Segment Start: DATASET EXCERPTS

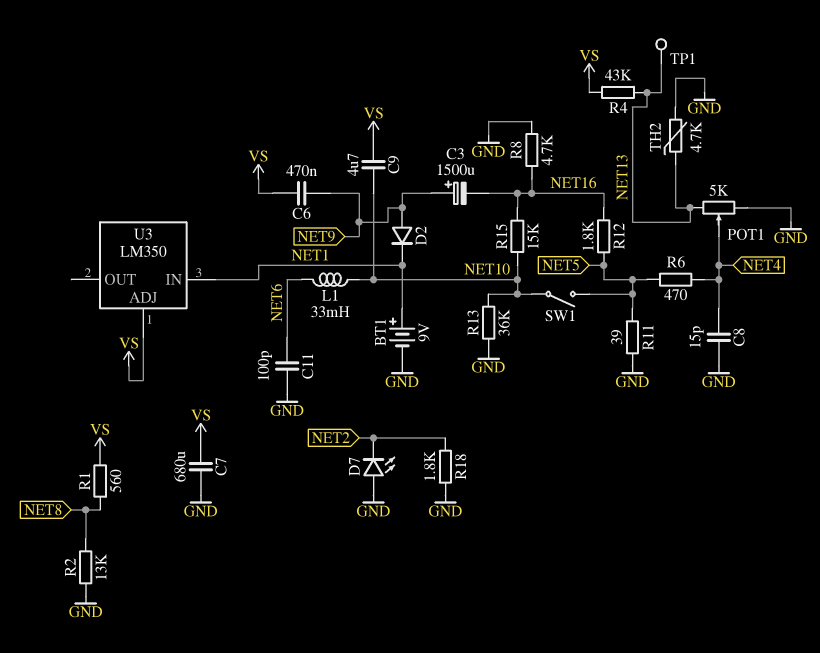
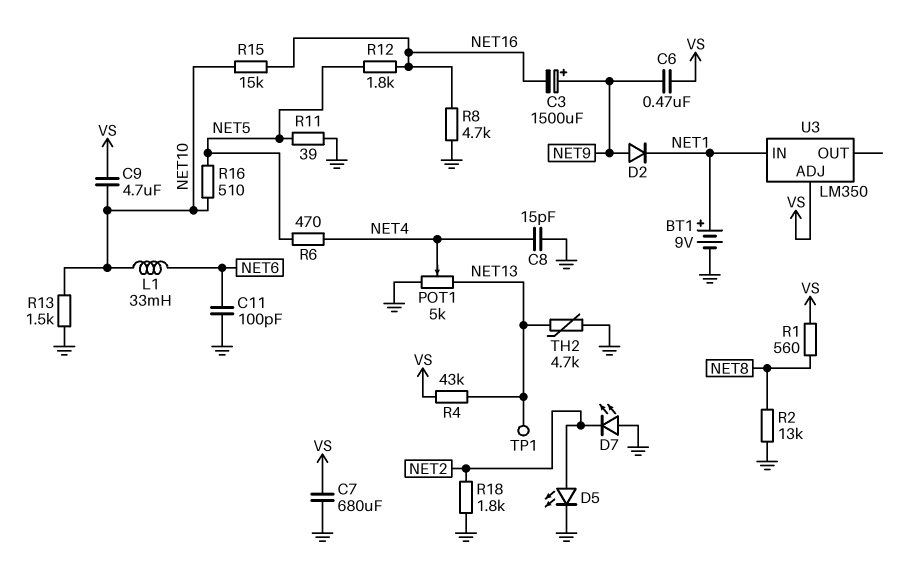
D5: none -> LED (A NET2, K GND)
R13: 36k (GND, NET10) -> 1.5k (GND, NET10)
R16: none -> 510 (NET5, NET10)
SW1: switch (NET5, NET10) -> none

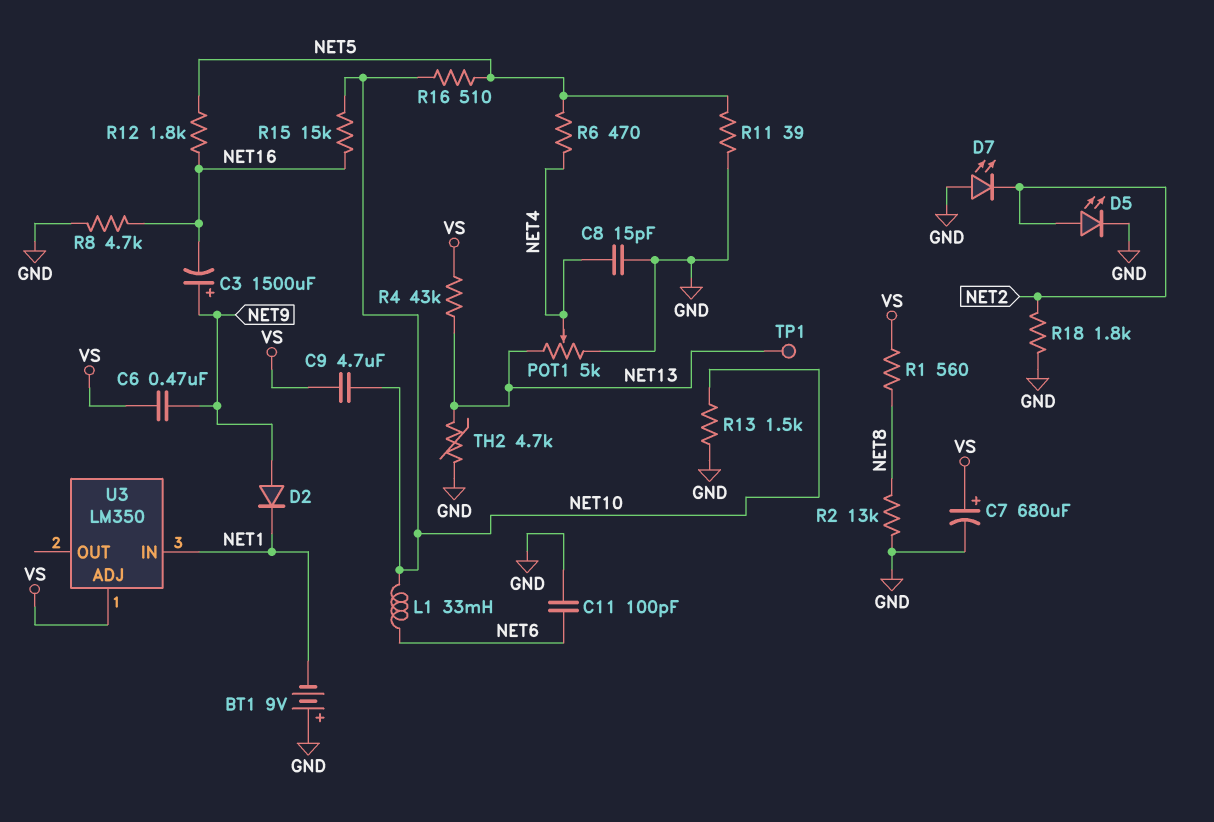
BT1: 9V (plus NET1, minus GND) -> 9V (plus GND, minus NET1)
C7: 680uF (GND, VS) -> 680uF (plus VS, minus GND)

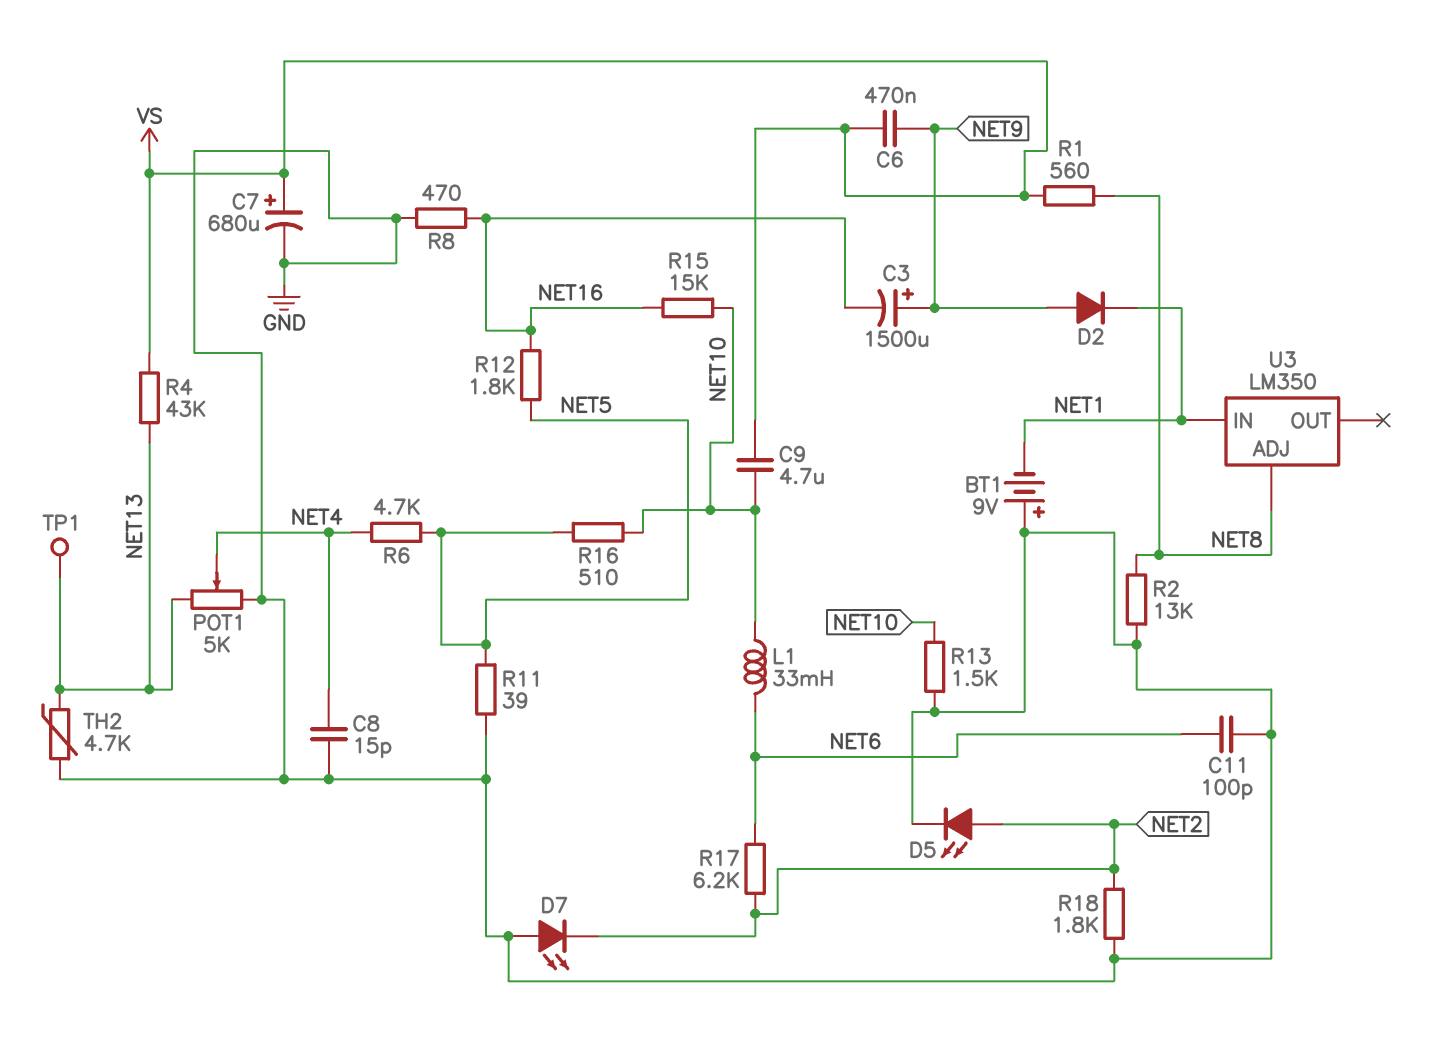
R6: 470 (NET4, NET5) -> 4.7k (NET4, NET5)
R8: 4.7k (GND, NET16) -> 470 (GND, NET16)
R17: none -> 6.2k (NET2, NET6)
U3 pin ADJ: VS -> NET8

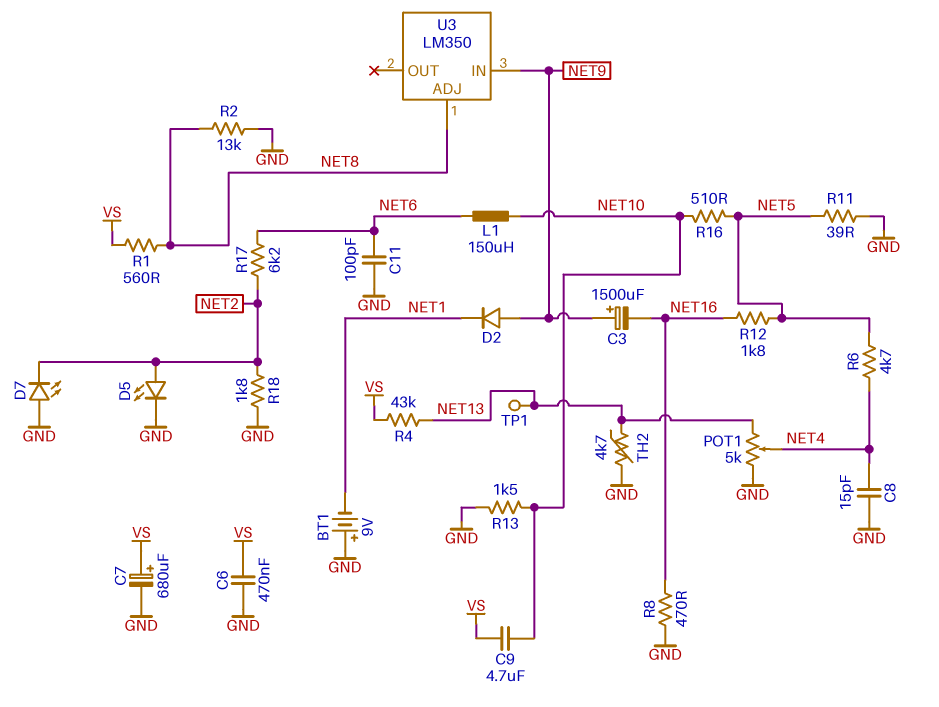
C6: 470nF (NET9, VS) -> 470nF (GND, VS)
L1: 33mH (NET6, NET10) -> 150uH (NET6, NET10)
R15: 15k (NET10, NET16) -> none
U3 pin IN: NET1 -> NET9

Segment End: DATASET EXCERPTS

**EXERCISE**
What is needed is a verbatim copy of the lines running from the one with "R13: 36k (GND, NET10) -> 1.5k (GND, NET10)" through the last line of the listing above, excluding any pictures.

**ANSWER TO THIS EXERCISE**
R13: 36k (GND, NET10) -> 1.5k (GND, NET10)
R16: none -> 510 (NET5, NET10)
SW1: switch (NET5, NET10) -> none

BT1: 9V (plus NET1, minus GND) -> 9V (plus GND, minus NET1)
C7: 680uF (GND, VS) -> 680uF (plus VS, minus GND)

R6: 470 (NET4, NET5) -> 4.7k (NET4, NET5)
R8: 4.7k (GND, NET16) -> 470 (GND, NET16)
R17: none -> 6.2k (NET2, NET6)
U3 pin ADJ: VS -> NET8

C6: 470nF (NET9, VS) -> 470nF (GND, VS)
L1: 33mH (NET6, NET10) -> 150uH (NET6, NET10)
R15: 15k (NET10, NET16) -> none
U3 pin IN: NET1 -> NET9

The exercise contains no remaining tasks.